Problem description - Repeat verbatim the lines of the data below, beginning with the line containing "orange rocket: 3 -> 1" and continuing to the end.
Source information: Begin
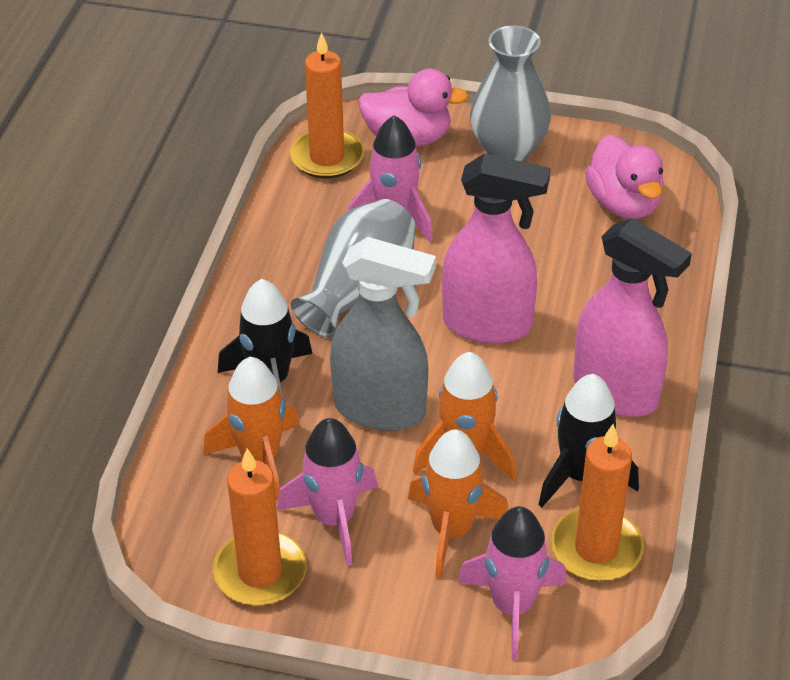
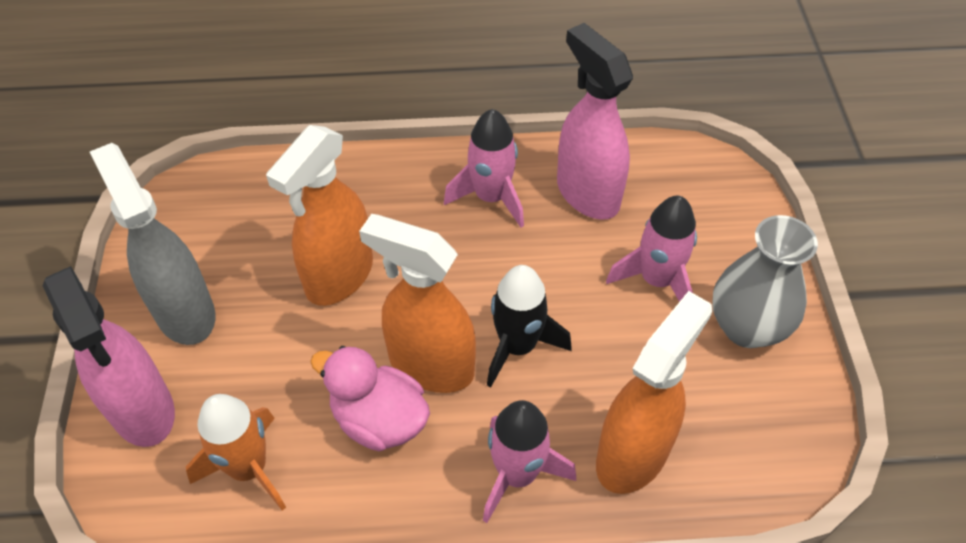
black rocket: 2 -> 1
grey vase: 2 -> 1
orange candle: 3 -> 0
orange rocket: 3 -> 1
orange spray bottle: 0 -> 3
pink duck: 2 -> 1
Source information: End
Exercise answer -
orange rocket: 3 -> 1
orange spray bottle: 0 -> 3
pink duck: 2 -> 1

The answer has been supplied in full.